**WHAT YOU ARE ASKED TO DO:**
Print every line of the listing below, starting with the line that holds "pink screwdriver [275,452,382,474]" and going on through the line that holds "pink lamp [341,293,420,377]", both included, and print nothing else.

**DATASET:**
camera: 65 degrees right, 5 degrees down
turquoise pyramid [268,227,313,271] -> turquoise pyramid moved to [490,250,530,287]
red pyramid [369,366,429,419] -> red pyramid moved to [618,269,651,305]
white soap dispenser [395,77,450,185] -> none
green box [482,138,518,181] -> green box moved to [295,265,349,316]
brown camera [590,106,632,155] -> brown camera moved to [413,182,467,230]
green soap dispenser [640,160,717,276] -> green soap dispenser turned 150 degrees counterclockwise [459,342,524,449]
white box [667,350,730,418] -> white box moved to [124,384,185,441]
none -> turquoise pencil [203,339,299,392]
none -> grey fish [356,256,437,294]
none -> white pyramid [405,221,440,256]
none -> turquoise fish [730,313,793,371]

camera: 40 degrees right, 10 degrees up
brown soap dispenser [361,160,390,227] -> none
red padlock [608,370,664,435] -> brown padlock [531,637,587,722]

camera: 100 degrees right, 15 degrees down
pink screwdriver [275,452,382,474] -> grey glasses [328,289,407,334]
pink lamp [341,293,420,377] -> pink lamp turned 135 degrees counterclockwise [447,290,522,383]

---

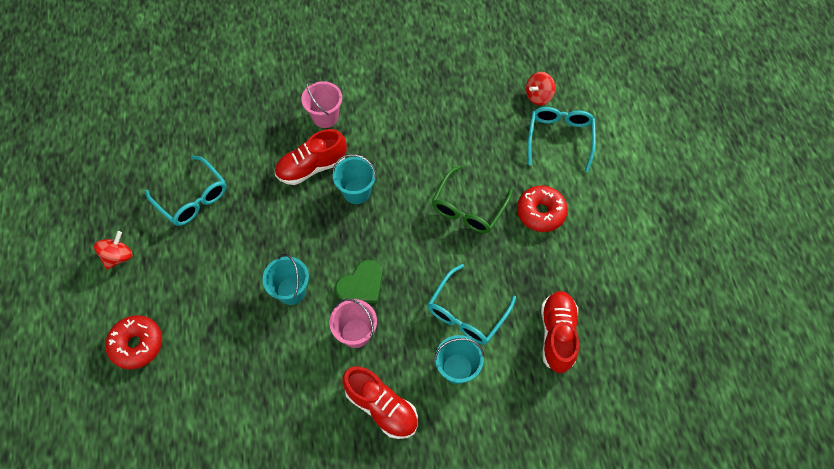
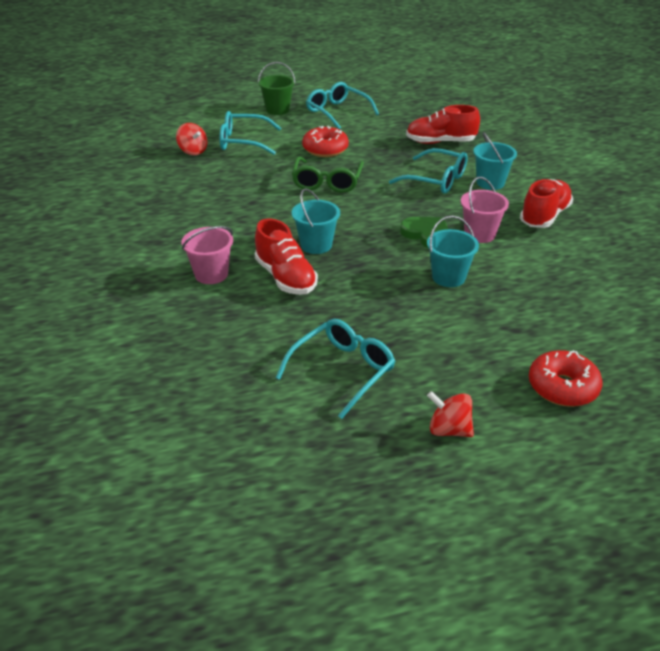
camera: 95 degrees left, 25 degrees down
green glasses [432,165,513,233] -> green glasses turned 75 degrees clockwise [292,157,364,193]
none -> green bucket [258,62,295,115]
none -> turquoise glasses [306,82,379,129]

**RESULT OF THIS EXERCISE:**
pink screwdriver [275,452,382,474] -> grey glasses [328,289,407,334]
pink lamp [341,293,420,377] -> pink lamp turned 135 degrees counterclockwise [447,290,522,383]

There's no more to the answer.